(Recorded data)
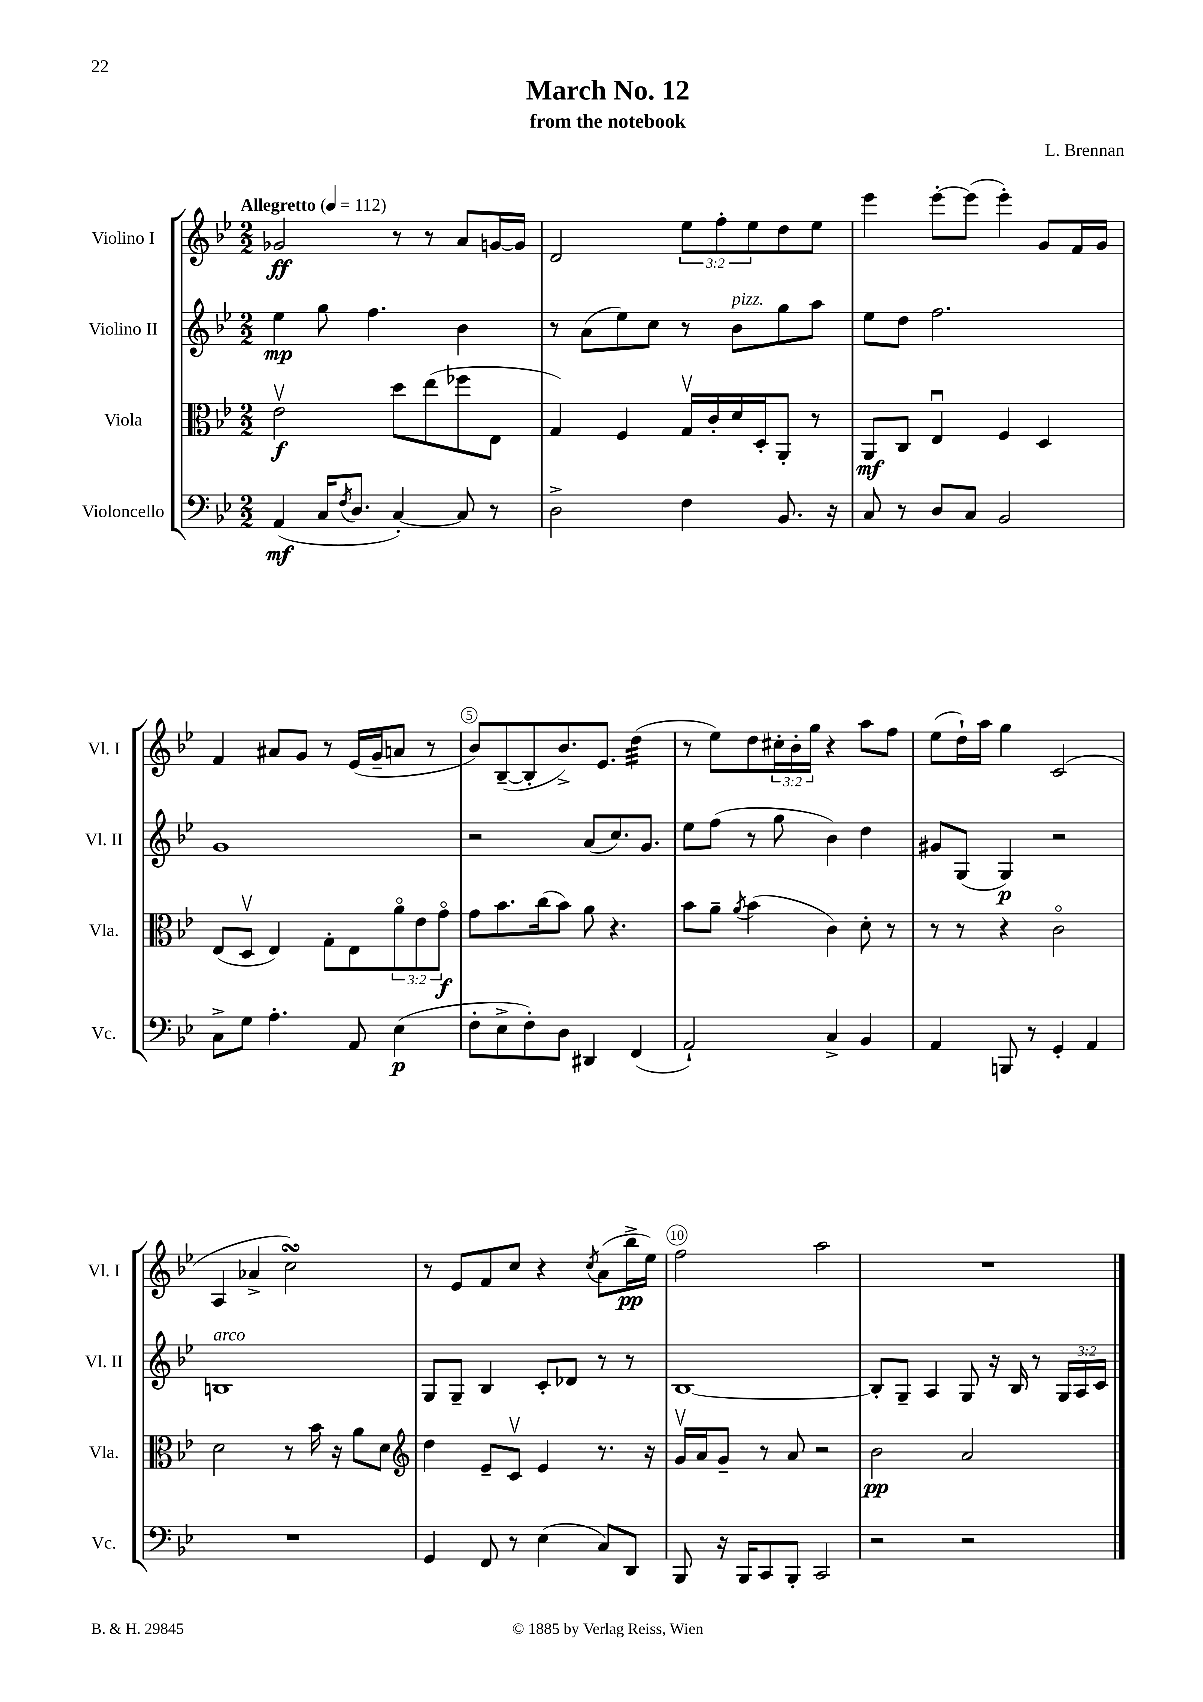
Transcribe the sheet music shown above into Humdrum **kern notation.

**kern	**kern	**kern	**kern
*staff4	*staff3	*staff2	*staff1
*clefF4	*clefC3	*clefG2	*clefG2
*k[b-e-]	*k[b-e-]	*k[b-e-]	*k[b-e-]
*M2/2	*M2/2	*M2/2	*M2/2
*MM112	*MM112	*MM112	*MM112
(4AA/	2e-v\	4ee-\	2g-/
16C/LK	.	8gg\	.
8qF/	.	.	.
8.D/J	.	.	.
.	.	4.ff\	.
[4C'/)	8dd\L	.	8r
.	(8ee-\	.	8r
8C/]	8ff-\	4b-\	8a/L
8r	8E-\J	.	[16g/L
.	.	.	16g/]JJ
=	=	=	=
2D^\	4G/)	8r	2d/
.	.	(8a\L	.
.	4F/	8ee-\)	.
.	.	8cc\J	.
4F\	16Gv/LL	8r	12ee-\L
.	16c'/	.	.
.	.	.	12ff'\
.	16d/	8b-\L	.
.	.	.	12ee-\
.	16D'/J	.	.
8.BB-/	8AA'/J	8gg\	8dd\
.	8r	8aa\J	8ee-\J
16r	.	.	.
=	=	=	=
8C/	8AA/L	8ee-\L	4eee-\
8r	8C/J	8dd\J	.
8D/L	4E-u/	2.ff\	[8eee-'\L
8C/J	.	.	(8eee-\]J
2BB-/	4F/	.	4eee-'\)
.	4D/	.	8g/L
.	.	.	16f/L
.	.	.	16g/JJ
=	=	=	=
8C^\L	(8E-/L	1g	4f/
8G\J	8Dv/J	.	.
4.A'\	4E-/)	.	8a#/L
.	.	.	8g/J
.	8G'\L	.	8r
8AA/	8E-\	.	(16e-/LL
.	.	.	16g~/J
(4E-\	12ao\	.	8a/J
.	12e-\	.	.
.	.	.	8r
.	12go\J	.	.
=	=	=	=
8F'\L	8g\L	2r	8b-/L)
8E-^\	8.b-\	.	([8B-~/
8F'\)	.	.	8B-'/]
.	(16cc\k	.	.
8D\J	8b-\J)	.	8.b-^/)
4DD#/	8a\	(8a/L	.
.	.	.	8.e-/J
.	4.r	8.cc/)	.
(4FF/	.	.	(4dd\
.	.	8.g/J	.
=	=	=	=
2AA`/)	8b-\L	8ee-\L	8r
.	8a~\J	(8ff\J	8ee-\L)
.	8qa/	.	.
.	(4b-\	8r	8dd\
.	.	8gg\	24cc#'\L
.	.	.	24b-'\
.	.	.	24gg\JJ
4C^/	4c\)	4b-\)	4r
4BB-/	8d'\	4dd\	8aa\L
.	8r	.	8ff\J
=	=	=	=
4AA/	8r	8g#/L	(8ee-\L
.	8r	(8G/J	16dd`\L)
.	.	.	16aa\JJ
8BBB/	4r	4G/)	4gg\
8r	.	.	.
4GG'/	2co\	2r	(2c/
4AA/	.	.	.
=	=	=	=
1r	2d\	1B	4A/
.	.	.	4a-^/
.	8r	.	2cc\)
.	16b-\	.	.
.	16r	.	.
.	8a\L	.	.
.	8d\J	.	.
=	=	=	=
*	*clefG2	*	*
4GG/	4dd\	8G/L	8r
.	.	8G~/J	8e-/L
8FF/	8e-~/L	4B-/	8f/
8r	8cv/J	.	8cc/J
(4E-\	4e-/	8c'/L	4r
.	.	8d-/J	.
.	.	.	8qcc/
8C/L)	8.r	8r	(8a\L
8DD/J	.	8r	16bb-^\L
.	16r	.	16ee-\JJ)
=	=	=	=
8BBB-/	16gv/LL	[1B-	2ff\
.	16a/J	.	.
16r	8g~/J	.	.
16BBB-/LK	.	.	.
8CC/	8r	.	.
8BBB-'/J	8a/	.	.
2CC/	2r	.	2aa\
=	=	=	=
2r	2b-\	8B-'/]L	1r
.	.	8G~/J	.
.	.	4A/	.
2r	2a/	8G/	.
.	.	16r	.
.	.	16B-/	.
.	.	8r	.
.	.	24G/LL	.
.	.	24A/	.
.	.	24c/JJ	.
==	==	==	==
*-	*-	*-	*-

[Directions]:
Locate each line in the rows above that contains the string "kern", and copy those lines.

[Solution to this task]:
Transcribe the sheet music shown above into Humdrum **kern notation.
**kern	**kern	**kern	**kern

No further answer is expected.